=== AVAILABLE DATA ===
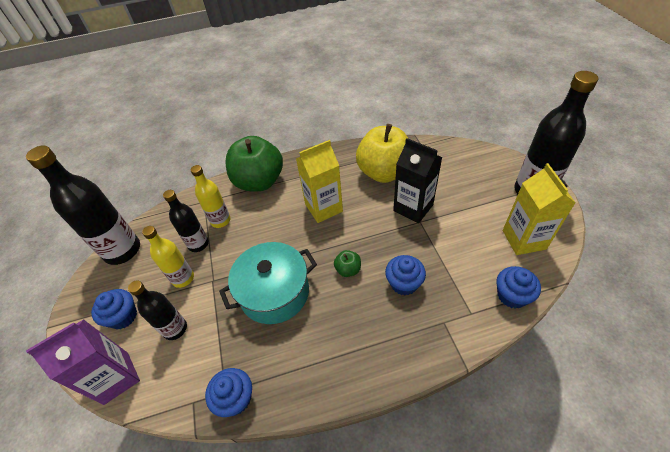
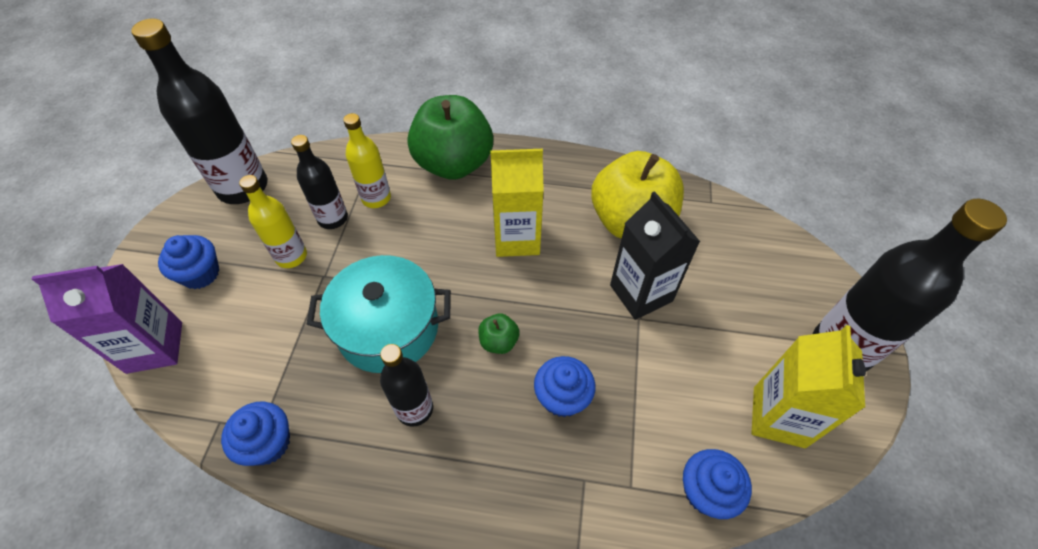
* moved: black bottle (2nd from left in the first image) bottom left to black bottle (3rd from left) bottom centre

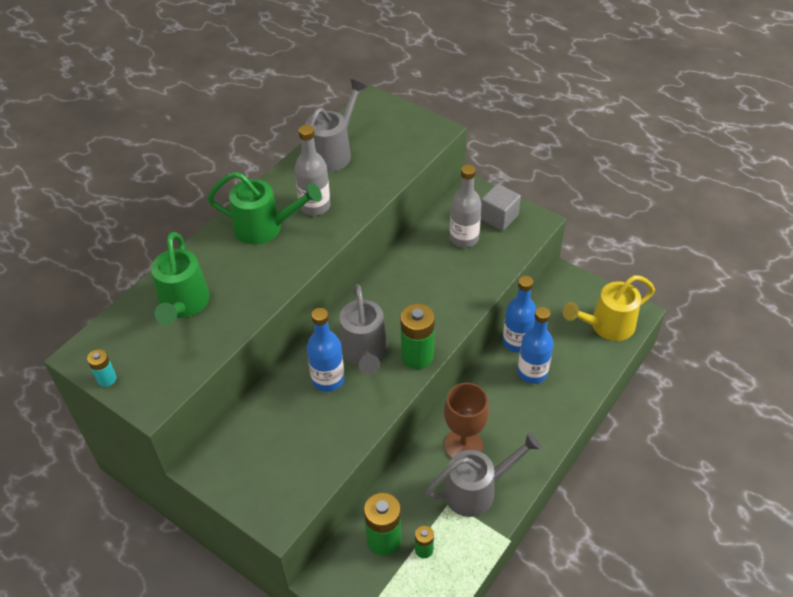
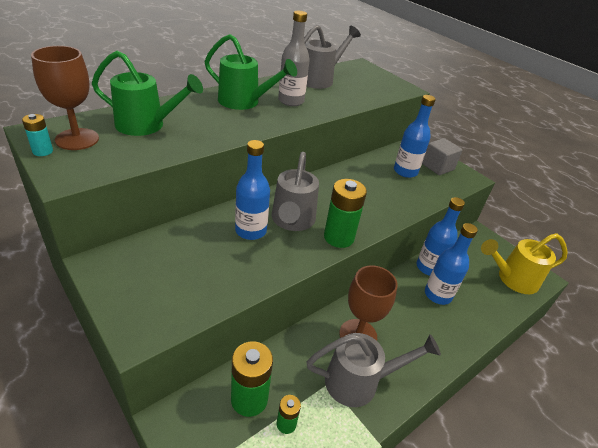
* added: brown goblet (1st from left) top left
* turned: green watering can (1st from left) middle left = top left 90 degrees counterclockwise
* recoloured: grey bottle (2nd from left) centre to blue bottle (2nd from left) top right

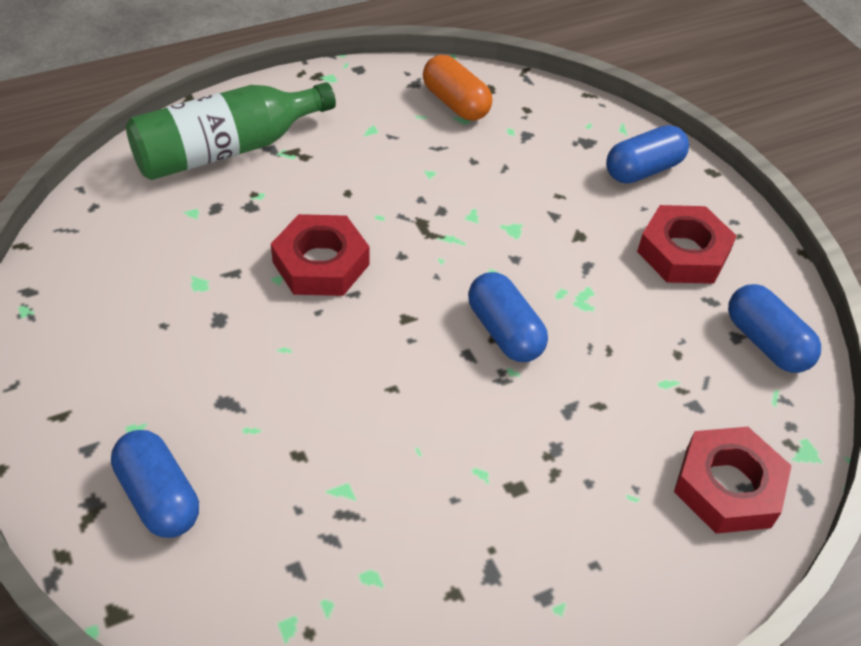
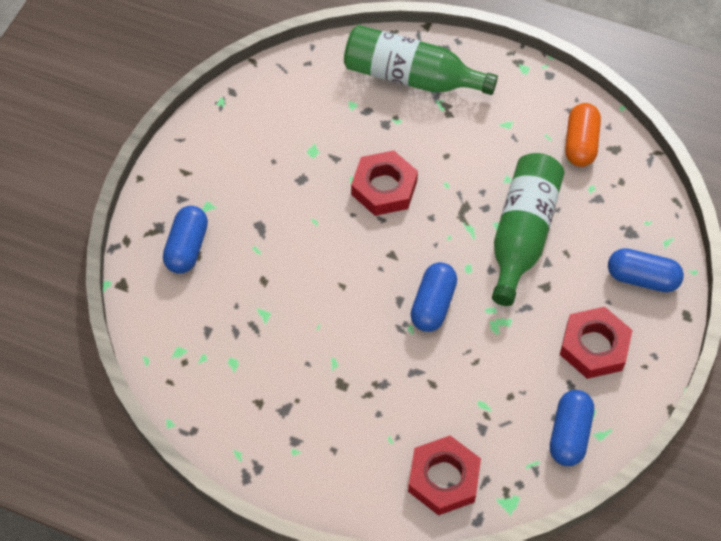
* added: green bottle (2nd from left) middle right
===
* **DIRECTIONS**
Copy each line of the material above exactly, but not the images.

* **REPLY**
* moved: black bottle (2nd from left in the first image) bottom left to black bottle (3rd from left) bottom centre

* added: brown goblet (1st from left) top left
* turned: green watering can (1st from left) middle left = top left 90 degrees counterclockwise
* recoloured: grey bottle (2nd from left) centre to blue bottle (2nd from left) top right

* added: green bottle (2nd from left) middle right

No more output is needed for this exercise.